PROVIDED DATA ▸
::::
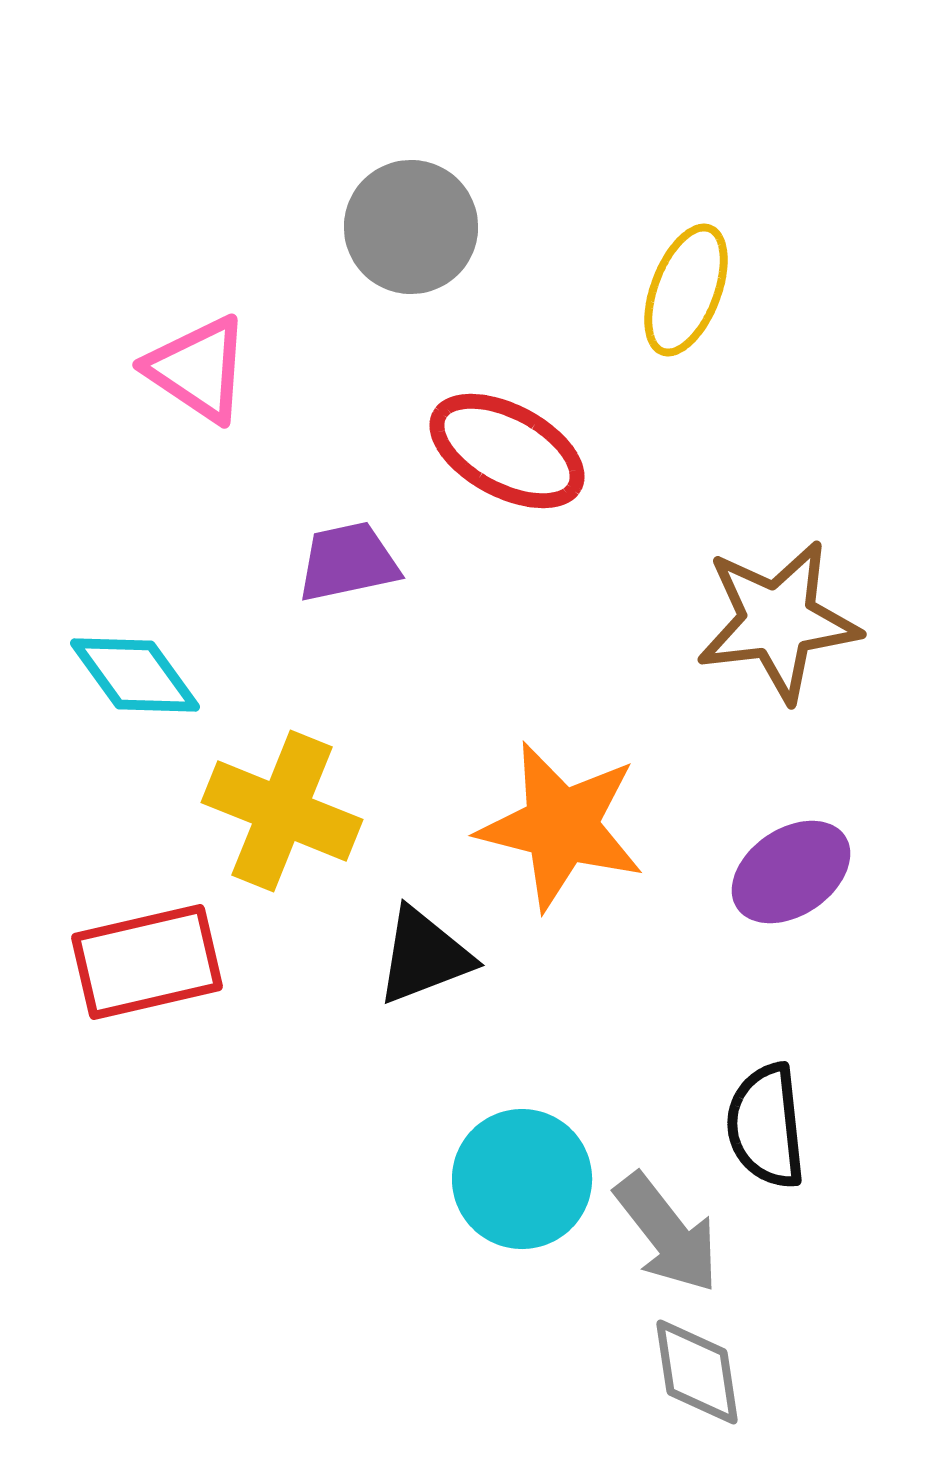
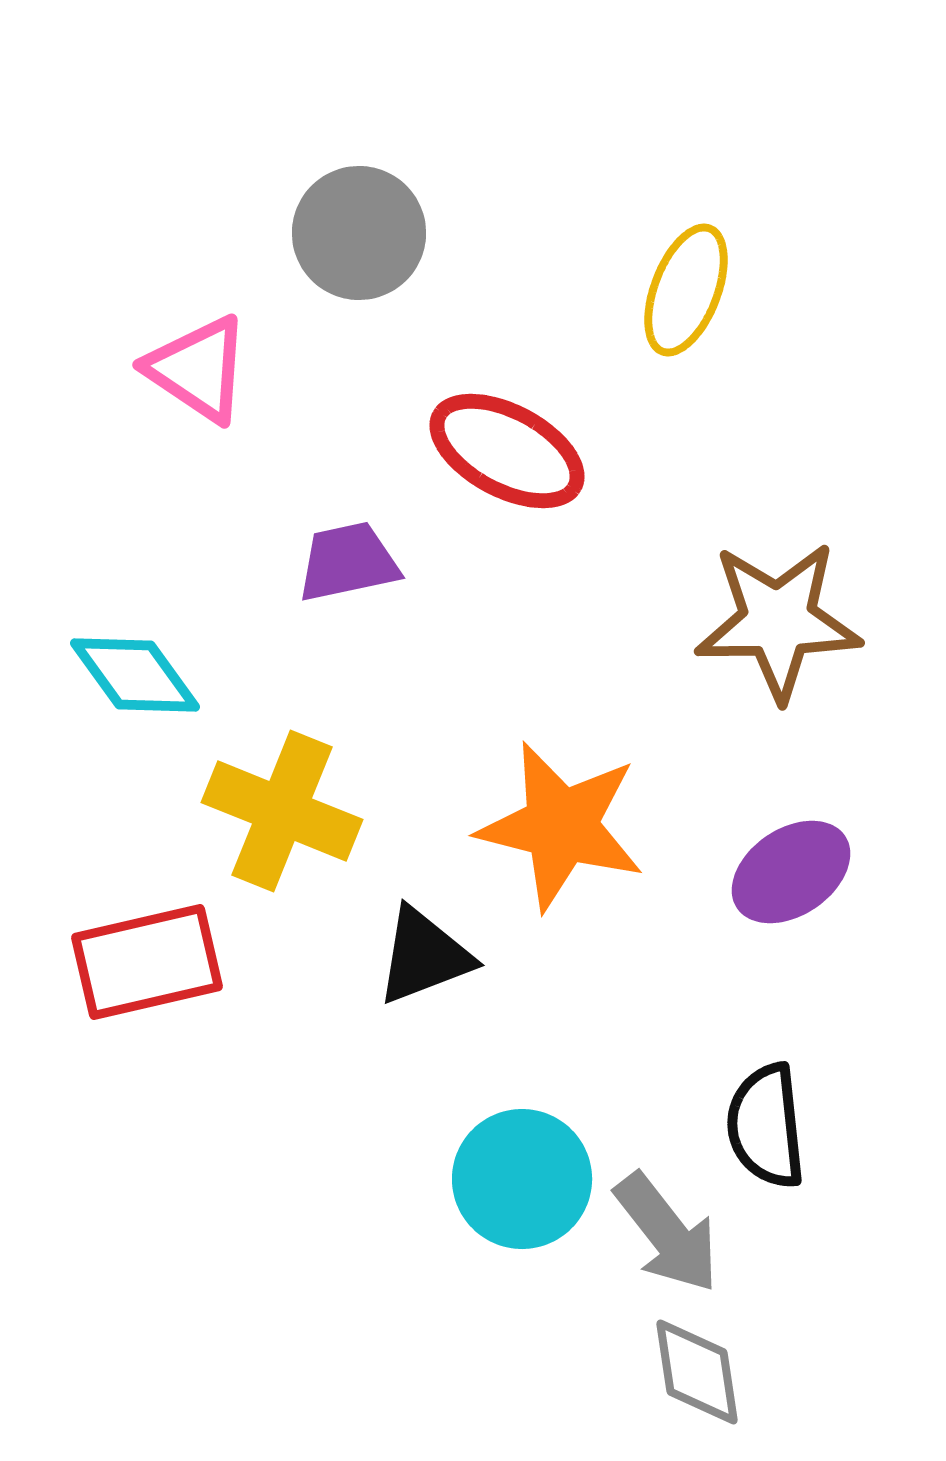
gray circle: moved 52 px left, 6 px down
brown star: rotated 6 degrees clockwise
::::
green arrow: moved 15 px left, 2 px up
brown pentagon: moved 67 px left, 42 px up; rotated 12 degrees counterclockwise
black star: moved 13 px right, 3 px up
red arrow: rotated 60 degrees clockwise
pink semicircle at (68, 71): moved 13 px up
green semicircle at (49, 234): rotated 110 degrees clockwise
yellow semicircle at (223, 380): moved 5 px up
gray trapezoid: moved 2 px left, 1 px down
::::
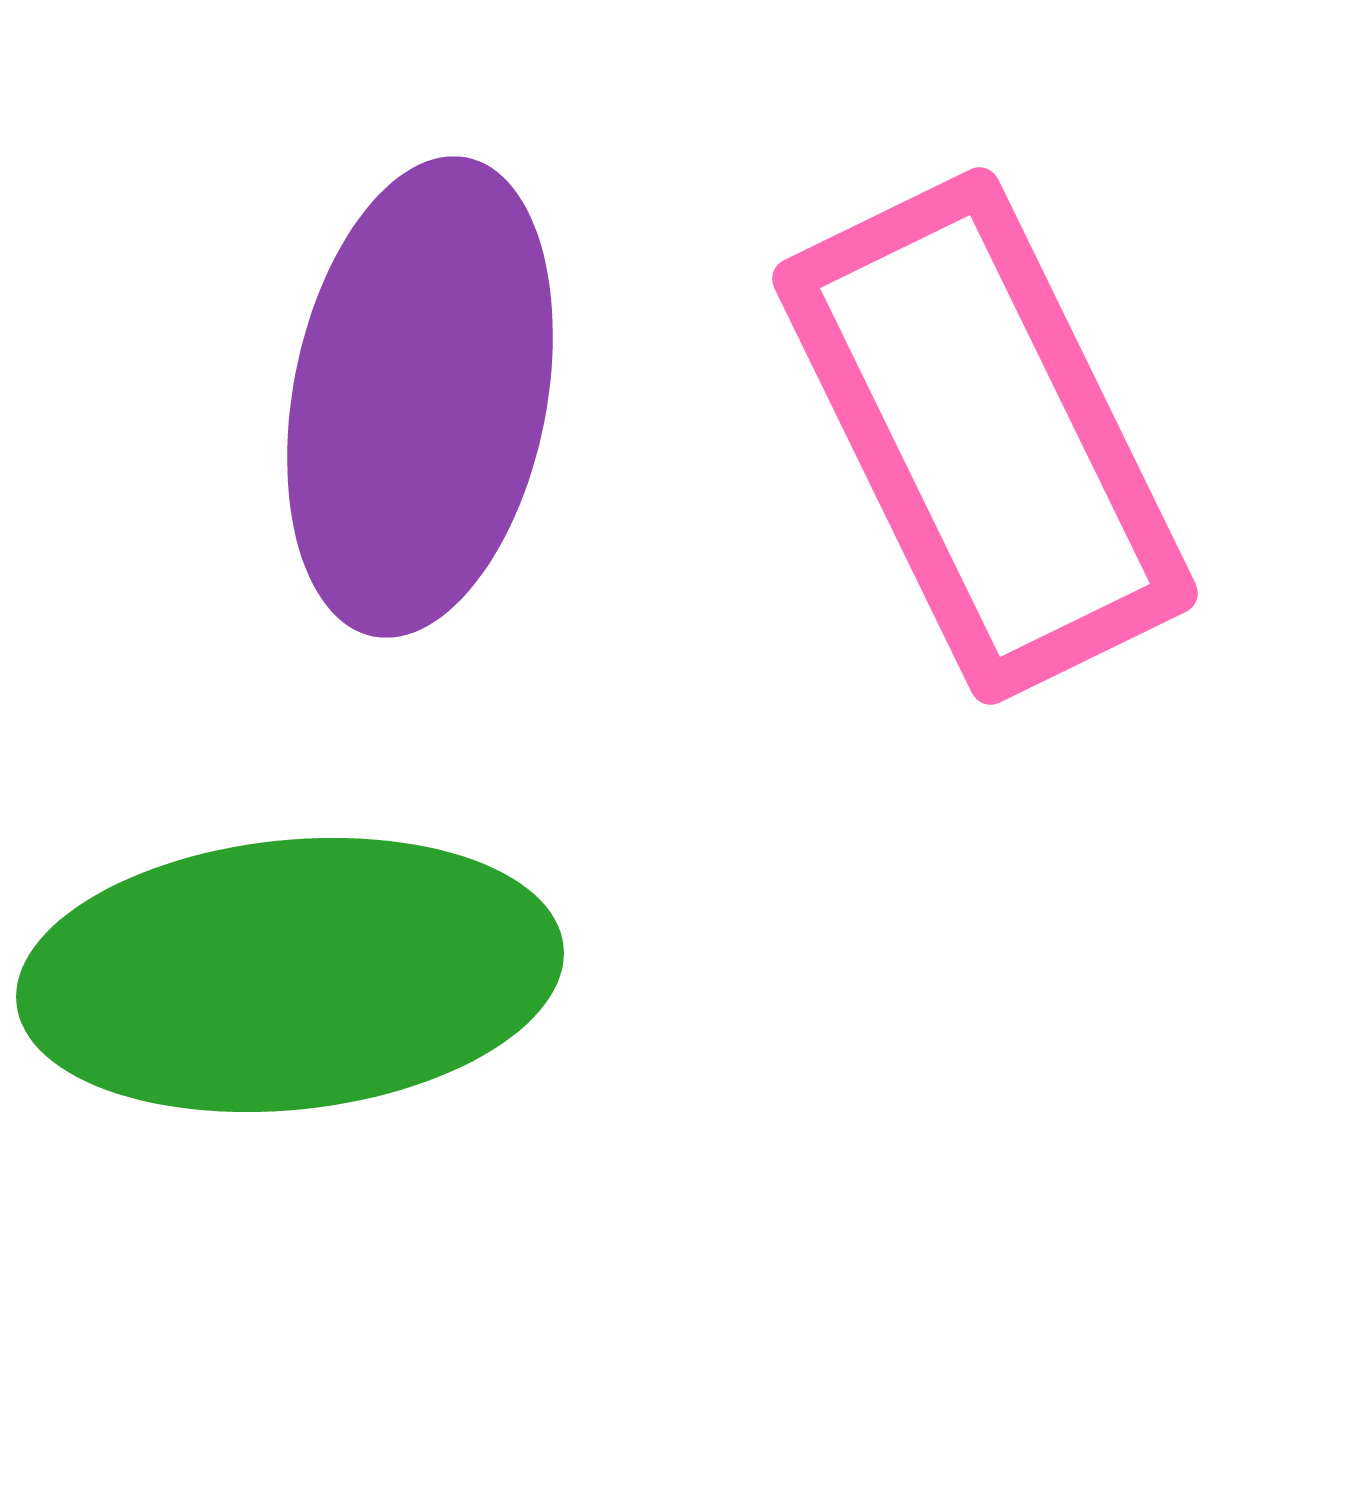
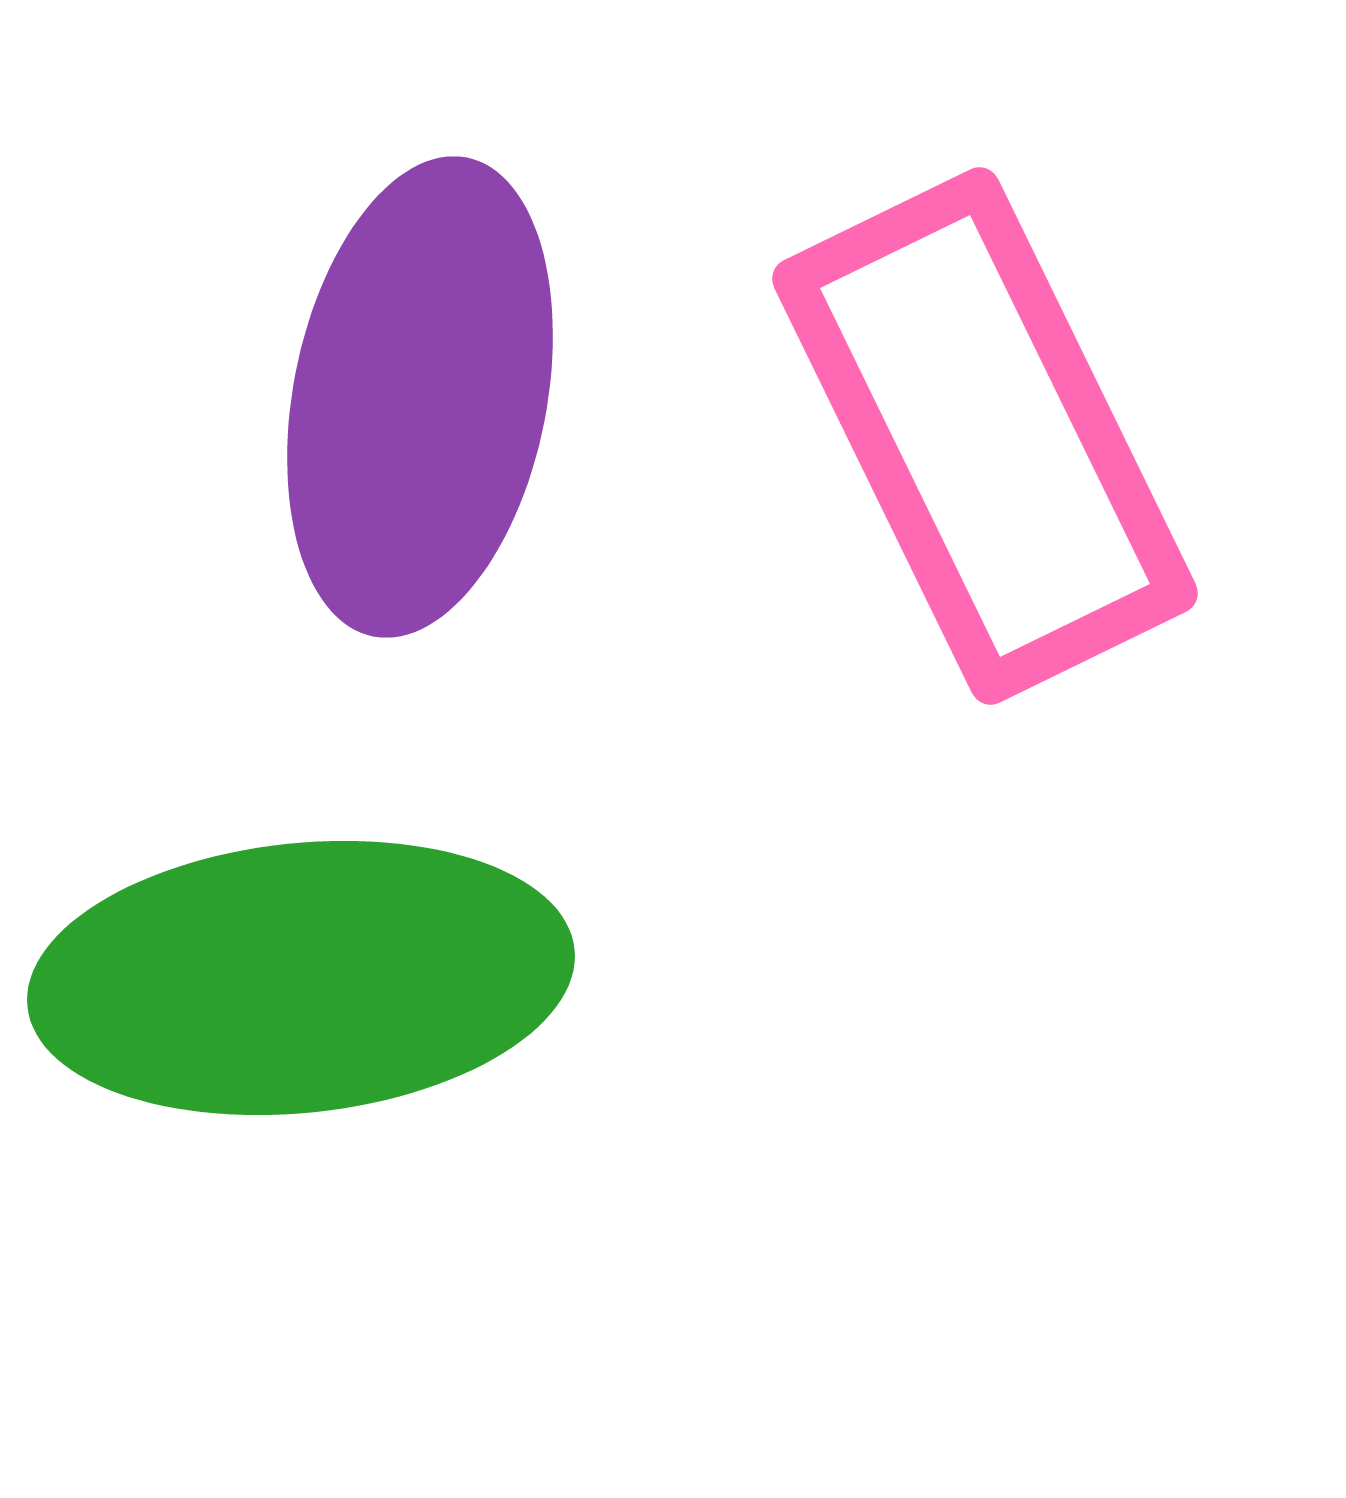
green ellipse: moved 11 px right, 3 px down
::::
TO DO ▸
Using the data above, repeat exactly the lines that begin at the line with "gray circle: moved 52 px left, 6 px down" and end at the line with "brown star: rotated 6 degrees clockwise", both ends included.

SOLUTION TO THIS PROBLEM ▸
gray circle: moved 52 px left, 6 px down
brown star: rotated 6 degrees clockwise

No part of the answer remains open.